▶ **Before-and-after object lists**
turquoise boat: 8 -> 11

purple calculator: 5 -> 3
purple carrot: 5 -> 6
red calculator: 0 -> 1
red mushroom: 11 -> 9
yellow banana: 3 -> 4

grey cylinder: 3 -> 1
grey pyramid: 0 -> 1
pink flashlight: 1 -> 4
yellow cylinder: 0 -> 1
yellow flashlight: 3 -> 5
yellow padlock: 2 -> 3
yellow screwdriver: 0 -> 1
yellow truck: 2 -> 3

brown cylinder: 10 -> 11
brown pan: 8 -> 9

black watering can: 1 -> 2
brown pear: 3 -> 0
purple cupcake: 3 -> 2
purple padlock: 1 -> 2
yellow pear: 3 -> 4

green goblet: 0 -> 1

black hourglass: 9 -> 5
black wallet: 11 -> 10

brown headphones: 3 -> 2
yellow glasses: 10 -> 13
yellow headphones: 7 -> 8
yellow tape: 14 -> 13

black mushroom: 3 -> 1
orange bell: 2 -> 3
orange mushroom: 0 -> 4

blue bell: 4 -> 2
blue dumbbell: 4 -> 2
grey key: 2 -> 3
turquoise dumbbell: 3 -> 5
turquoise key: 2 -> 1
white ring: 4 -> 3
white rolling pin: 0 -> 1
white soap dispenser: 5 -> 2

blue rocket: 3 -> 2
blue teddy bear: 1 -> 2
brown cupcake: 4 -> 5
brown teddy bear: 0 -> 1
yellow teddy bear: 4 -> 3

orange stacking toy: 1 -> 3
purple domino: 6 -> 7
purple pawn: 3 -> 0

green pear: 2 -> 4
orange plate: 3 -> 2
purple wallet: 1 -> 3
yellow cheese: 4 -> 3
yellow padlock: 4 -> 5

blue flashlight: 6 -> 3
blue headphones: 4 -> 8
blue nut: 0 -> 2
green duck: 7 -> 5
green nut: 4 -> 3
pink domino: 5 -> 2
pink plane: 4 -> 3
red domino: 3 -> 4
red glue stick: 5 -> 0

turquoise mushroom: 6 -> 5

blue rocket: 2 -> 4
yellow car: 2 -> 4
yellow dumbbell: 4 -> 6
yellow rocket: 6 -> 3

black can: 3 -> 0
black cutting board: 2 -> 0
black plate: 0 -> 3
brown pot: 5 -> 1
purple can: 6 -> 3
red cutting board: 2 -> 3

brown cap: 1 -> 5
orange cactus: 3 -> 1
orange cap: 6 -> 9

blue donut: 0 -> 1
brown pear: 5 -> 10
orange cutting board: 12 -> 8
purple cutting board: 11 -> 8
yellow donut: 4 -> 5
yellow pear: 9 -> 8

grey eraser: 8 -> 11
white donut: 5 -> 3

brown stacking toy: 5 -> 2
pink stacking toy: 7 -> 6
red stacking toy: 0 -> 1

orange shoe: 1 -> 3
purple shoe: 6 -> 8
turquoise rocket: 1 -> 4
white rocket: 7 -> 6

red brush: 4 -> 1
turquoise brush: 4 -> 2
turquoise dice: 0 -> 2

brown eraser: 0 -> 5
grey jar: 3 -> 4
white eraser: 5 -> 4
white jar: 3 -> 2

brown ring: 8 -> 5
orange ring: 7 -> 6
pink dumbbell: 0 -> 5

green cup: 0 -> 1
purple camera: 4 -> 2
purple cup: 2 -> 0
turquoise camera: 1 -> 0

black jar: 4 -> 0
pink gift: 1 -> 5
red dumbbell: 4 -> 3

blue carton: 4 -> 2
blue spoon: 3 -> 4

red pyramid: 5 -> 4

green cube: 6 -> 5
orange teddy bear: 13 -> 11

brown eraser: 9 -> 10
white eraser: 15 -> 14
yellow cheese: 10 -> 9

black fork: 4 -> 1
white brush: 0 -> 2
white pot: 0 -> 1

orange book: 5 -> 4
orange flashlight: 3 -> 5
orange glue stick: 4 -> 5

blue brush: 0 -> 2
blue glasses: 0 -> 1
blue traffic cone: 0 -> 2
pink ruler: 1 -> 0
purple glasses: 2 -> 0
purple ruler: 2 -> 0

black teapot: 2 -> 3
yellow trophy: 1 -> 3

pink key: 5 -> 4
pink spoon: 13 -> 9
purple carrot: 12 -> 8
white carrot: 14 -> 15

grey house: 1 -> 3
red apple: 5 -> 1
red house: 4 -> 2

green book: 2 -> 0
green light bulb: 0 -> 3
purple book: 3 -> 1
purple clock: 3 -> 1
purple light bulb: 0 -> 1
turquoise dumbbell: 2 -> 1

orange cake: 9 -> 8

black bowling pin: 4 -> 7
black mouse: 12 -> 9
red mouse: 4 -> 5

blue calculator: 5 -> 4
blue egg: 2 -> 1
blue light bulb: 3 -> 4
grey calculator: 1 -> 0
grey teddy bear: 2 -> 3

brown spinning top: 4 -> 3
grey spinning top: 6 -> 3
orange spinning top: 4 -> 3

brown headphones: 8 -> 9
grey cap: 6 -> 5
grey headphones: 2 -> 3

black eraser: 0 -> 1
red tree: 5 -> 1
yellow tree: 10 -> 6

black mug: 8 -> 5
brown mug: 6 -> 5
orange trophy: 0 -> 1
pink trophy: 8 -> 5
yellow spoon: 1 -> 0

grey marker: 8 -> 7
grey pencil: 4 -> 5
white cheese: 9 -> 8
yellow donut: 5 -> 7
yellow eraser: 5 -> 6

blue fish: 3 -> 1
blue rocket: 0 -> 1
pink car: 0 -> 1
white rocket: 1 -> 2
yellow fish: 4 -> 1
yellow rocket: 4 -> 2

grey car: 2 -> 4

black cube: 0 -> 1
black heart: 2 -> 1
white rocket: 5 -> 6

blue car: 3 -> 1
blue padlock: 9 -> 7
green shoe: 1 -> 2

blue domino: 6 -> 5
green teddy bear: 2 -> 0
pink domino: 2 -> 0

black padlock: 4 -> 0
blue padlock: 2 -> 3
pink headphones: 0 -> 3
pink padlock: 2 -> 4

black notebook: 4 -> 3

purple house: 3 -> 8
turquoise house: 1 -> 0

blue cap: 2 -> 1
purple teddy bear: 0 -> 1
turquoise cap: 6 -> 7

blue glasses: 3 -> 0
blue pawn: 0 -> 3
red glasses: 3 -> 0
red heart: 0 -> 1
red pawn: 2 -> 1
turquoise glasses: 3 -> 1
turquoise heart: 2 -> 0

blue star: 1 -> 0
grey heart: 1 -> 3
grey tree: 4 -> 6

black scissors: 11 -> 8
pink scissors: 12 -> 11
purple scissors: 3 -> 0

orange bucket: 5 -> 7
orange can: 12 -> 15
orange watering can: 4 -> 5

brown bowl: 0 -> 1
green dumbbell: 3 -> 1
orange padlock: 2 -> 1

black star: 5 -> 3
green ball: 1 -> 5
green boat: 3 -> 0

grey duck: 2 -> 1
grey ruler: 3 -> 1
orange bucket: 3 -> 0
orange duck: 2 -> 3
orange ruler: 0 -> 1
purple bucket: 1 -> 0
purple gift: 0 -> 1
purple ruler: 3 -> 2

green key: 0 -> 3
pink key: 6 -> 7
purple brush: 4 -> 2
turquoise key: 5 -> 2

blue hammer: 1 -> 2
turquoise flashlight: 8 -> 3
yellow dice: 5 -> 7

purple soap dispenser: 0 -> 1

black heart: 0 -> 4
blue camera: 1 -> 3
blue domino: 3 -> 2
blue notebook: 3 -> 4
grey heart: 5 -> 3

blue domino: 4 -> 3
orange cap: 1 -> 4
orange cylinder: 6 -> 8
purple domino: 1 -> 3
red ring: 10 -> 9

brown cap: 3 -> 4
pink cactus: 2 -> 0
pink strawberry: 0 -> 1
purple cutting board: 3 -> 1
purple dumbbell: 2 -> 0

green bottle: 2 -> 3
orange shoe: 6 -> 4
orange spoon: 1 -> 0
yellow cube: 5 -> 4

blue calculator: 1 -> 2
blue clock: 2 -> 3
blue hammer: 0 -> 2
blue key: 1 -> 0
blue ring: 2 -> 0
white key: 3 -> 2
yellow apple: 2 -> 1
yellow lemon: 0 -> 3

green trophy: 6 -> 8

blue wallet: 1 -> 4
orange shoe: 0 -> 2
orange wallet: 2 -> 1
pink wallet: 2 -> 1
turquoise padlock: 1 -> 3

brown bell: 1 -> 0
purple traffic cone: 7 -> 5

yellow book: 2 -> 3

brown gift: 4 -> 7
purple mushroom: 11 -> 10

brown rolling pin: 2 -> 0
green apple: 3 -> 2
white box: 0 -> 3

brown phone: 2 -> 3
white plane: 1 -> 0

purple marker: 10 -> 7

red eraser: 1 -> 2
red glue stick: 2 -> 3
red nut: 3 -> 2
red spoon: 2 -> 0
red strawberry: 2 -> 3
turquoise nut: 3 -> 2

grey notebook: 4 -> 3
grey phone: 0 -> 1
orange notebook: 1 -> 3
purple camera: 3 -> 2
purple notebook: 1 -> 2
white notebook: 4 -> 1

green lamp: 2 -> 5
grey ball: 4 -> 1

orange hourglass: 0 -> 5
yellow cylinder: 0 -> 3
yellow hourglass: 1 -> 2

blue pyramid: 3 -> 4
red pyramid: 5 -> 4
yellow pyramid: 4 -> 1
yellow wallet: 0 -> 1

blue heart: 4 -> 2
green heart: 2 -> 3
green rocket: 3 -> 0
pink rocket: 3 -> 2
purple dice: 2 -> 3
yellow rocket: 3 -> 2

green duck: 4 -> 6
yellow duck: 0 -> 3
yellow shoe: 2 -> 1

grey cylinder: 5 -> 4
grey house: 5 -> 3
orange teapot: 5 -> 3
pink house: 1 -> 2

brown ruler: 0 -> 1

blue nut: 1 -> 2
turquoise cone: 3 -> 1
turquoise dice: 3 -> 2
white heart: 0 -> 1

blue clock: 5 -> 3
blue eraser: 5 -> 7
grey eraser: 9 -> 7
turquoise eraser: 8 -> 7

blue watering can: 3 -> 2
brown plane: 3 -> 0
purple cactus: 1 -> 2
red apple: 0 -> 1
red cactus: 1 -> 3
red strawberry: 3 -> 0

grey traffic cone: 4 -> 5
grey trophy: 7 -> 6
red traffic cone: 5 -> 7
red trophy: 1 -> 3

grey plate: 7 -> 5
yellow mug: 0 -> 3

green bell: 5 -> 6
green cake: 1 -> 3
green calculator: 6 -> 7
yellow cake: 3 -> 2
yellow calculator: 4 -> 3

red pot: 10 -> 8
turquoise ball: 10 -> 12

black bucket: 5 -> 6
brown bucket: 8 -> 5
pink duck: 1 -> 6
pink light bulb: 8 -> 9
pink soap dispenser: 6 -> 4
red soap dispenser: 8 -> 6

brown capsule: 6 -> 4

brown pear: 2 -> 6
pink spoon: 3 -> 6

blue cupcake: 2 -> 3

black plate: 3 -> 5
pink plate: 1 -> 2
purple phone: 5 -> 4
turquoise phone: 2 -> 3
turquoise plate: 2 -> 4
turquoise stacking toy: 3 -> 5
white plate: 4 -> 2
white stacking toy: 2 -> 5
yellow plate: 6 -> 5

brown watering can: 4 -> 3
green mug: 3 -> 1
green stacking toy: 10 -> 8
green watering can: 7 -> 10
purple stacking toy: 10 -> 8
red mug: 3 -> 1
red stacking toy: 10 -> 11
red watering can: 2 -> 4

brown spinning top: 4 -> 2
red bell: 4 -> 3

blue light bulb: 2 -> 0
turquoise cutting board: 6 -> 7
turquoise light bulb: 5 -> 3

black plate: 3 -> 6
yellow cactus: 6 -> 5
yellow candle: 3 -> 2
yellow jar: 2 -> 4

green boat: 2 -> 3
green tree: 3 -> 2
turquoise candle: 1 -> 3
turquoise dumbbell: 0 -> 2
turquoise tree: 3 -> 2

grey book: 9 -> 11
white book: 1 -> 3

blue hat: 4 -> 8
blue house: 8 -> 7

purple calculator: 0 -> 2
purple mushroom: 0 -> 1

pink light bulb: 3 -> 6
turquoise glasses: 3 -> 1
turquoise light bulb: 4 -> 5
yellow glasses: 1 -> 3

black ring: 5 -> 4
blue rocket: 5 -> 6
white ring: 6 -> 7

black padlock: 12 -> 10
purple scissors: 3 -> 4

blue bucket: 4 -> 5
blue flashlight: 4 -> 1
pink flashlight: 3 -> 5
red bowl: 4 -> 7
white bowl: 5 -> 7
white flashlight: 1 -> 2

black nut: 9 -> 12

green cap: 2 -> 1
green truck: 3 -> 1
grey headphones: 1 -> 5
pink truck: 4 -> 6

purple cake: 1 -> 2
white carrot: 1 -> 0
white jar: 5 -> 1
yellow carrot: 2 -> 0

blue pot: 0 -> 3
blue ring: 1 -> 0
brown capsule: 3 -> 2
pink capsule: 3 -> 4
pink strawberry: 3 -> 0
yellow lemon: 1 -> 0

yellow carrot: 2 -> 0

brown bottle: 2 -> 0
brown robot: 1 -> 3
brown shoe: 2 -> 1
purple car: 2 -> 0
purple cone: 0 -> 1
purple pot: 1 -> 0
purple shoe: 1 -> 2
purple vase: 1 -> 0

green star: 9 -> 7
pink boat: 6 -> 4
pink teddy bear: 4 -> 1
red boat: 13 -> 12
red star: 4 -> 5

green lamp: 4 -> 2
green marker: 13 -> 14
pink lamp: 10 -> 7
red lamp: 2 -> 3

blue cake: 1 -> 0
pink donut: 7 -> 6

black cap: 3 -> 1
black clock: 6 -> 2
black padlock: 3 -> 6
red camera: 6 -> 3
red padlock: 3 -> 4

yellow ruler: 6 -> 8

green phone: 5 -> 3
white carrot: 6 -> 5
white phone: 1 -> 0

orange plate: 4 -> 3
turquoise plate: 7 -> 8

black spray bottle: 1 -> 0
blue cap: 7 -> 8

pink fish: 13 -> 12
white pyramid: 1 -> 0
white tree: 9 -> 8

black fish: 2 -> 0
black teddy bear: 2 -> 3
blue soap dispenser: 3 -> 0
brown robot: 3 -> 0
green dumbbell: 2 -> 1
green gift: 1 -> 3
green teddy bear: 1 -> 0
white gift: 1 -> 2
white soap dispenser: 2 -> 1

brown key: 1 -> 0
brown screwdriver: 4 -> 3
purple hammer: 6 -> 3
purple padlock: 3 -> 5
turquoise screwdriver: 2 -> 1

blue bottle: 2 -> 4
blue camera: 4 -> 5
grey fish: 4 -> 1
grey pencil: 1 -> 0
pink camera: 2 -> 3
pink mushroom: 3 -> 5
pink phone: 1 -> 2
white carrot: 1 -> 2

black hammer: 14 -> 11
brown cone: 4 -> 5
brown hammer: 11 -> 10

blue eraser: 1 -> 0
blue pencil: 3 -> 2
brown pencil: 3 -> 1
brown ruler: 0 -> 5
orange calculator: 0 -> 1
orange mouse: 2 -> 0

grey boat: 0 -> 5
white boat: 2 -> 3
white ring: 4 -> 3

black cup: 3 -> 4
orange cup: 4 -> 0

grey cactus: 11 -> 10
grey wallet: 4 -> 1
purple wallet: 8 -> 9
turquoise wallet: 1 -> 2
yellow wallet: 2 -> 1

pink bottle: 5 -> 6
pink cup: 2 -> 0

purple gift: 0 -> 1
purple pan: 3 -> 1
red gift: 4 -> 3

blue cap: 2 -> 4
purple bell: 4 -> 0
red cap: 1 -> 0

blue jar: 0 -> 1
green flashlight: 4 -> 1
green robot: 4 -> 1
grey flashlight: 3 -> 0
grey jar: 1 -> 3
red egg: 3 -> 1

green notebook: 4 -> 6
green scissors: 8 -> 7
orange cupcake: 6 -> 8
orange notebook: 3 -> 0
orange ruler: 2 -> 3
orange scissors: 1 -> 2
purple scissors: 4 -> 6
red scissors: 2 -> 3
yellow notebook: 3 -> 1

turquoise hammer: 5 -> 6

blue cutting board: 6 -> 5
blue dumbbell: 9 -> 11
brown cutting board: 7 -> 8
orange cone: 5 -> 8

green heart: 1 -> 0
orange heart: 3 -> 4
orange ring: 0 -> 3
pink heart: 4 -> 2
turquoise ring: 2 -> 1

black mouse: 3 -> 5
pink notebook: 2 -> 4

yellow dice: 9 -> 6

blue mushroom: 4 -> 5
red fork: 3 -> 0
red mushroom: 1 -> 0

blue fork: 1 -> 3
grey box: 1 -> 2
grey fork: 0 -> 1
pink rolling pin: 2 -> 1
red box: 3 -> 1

▶ **Task directions**
Copy the lines of the entries above that mention "eraser".

▶ **Solution to this task**
grey eraser: 8 -> 11
brown eraser: 0 -> 5
white eraser: 5 -> 4
brown eraser: 9 -> 10
white eraser: 15 -> 14
black eraser: 0 -> 1
yellow eraser: 5 -> 6
red eraser: 1 -> 2
blue eraser: 5 -> 7
grey eraser: 9 -> 7
turquoise eraser: 8 -> 7
blue eraser: 1 -> 0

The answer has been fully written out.